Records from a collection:
_ _ _ _
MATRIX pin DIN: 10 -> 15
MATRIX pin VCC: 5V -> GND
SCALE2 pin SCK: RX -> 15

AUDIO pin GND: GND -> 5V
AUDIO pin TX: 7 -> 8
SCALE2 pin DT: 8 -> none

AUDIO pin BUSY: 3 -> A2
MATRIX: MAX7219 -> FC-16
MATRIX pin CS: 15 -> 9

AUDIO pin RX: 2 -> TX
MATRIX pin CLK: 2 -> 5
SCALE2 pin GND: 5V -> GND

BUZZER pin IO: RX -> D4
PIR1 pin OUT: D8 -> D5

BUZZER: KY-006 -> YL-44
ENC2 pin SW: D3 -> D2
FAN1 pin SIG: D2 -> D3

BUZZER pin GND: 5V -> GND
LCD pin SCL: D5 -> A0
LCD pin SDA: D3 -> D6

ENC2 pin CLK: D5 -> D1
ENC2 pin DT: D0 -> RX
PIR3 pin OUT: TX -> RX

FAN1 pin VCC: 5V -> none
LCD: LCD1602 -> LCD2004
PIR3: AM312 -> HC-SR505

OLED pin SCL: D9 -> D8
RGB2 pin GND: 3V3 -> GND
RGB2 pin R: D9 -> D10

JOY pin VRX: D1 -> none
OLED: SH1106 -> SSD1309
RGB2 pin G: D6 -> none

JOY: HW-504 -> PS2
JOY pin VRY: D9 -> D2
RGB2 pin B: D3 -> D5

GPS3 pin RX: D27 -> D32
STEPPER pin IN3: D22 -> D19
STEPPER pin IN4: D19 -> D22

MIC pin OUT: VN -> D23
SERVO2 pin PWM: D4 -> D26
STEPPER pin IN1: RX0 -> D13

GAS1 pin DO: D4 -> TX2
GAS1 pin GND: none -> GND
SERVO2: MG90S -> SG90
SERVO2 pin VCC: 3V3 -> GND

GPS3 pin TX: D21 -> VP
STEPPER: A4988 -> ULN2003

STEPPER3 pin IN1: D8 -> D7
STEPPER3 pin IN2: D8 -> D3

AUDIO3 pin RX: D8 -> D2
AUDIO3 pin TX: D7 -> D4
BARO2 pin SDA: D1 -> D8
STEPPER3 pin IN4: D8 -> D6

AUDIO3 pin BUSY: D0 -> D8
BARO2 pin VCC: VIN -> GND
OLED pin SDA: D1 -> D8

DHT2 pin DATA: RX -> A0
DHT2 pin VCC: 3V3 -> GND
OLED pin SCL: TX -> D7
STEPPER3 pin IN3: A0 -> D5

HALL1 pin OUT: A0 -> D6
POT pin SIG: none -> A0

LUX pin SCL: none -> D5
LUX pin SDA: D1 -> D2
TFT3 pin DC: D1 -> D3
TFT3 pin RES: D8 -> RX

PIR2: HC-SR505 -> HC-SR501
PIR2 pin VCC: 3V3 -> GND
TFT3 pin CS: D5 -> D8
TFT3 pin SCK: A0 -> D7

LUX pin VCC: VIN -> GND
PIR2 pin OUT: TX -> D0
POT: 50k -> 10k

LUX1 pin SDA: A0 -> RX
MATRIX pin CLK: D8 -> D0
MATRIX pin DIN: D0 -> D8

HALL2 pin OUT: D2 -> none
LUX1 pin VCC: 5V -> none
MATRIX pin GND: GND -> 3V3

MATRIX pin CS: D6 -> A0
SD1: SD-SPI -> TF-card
_ _ _ _
Activity
Each entry, from start to finish, must be restated exactly.

Result below
MATRIX pin DIN: 10 -> 15
MATRIX pin VCC: 5V -> GND
SCALE2 pin SCK: RX -> 15

AUDIO pin GND: GND -> 5V
AUDIO pin TX: 7 -> 8
SCALE2 pin DT: 8 -> none

AUDIO pin BUSY: 3 -> A2
MATRIX: MAX7219 -> FC-16
MATRIX pin CS: 15 -> 9

AUDIO pin RX: 2 -> TX
MATRIX pin CLK: 2 -> 5
SCALE2 pin GND: 5V -> GND

BUZZER pin IO: RX -> D4
PIR1 pin OUT: D8 -> D5

BUZZER: KY-006 -> YL-44
ENC2 pin SW: D3 -> D2
FAN1 pin SIG: D2 -> D3

BUZZER pin GND: 5V -> GND
LCD pin SCL: D5 -> A0
LCD pin SDA: D3 -> D6

ENC2 pin CLK: D5 -> D1
ENC2 pin DT: D0 -> RX
PIR3 pin OUT: TX -> RX

FAN1 pin VCC: 5V -> none
LCD: LCD1602 -> LCD2004
PIR3: AM312 -> HC-SR505

OLED pin SCL: D9 -> D8
RGB2 pin GND: 3V3 -> GND
RGB2 pin R: D9 -> D10

JOY pin VRX: D1 -> none
OLED: SH1106 -> SSD1309
RGB2 pin G: D6 -> none

JOY: HW-504 -> PS2
JOY pin VRY: D9 -> D2
RGB2 pin B: D3 -> D5

GPS3 pin RX: D27 -> D32
STEPPER pin IN3: D22 -> D19
STEPPER pin IN4: D19 -> D22

MIC pin OUT: VN -> D23
SERVO2 pin PWM: D4 -> D26
STEPPER pin IN1: RX0 -> D13

GAS1 pin DO: D4 -> TX2
GAS1 pin GND: none -> GND
SERVO2: MG90S -> SG90
SERVO2 pin VCC: 3V3 -> GND

GPS3 pin TX: D21 -> VP
STEPPER: A4988 -> ULN2003

STEPPER3 pin IN1: D8 -> D7
STEPPER3 pin IN2: D8 -> D3

AUDIO3 pin RX: D8 -> D2
AUDIO3 pin TX: D7 -> D4
BARO2 pin SDA: D1 -> D8
STEPPER3 pin IN4: D8 -> D6

AUDIO3 pin BUSY: D0 -> D8
BARO2 pin VCC: VIN -> GND
OLED pin SDA: D1 -> D8

DHT2 pin DATA: RX -> A0
DHT2 pin VCC: 3V3 -> GND
OLED pin SCL: TX -> D7
STEPPER3 pin IN3: A0 -> D5

HALL1 pin OUT: A0 -> D6
POT pin SIG: none -> A0

LUX pin SCL: none -> D5
LUX pin SDA: D1 -> D2
TFT3 pin DC: D1 -> D3
TFT3 pin RES: D8 -> RX

PIR2: HC-SR505 -> HC-SR501
PIR2 pin VCC: 3V3 -> GND
TFT3 pin CS: D5 -> D8
TFT3 pin SCK: A0 -> D7

LUX pin VCC: VIN -> GND
PIR2 pin OUT: TX -> D0
POT: 50k -> 10k

LUX1 pin SDA: A0 -> RX
MATRIX pin CLK: D8 -> D0
MATRIX pin DIN: D0 -> D8

HALL2 pin OUT: D2 -> none
LUX1 pin VCC: 5V -> none
MATRIX pin GND: GND -> 3V3

MATRIX pin CS: D6 -> A0
SD1: SD-SPI -> TF-card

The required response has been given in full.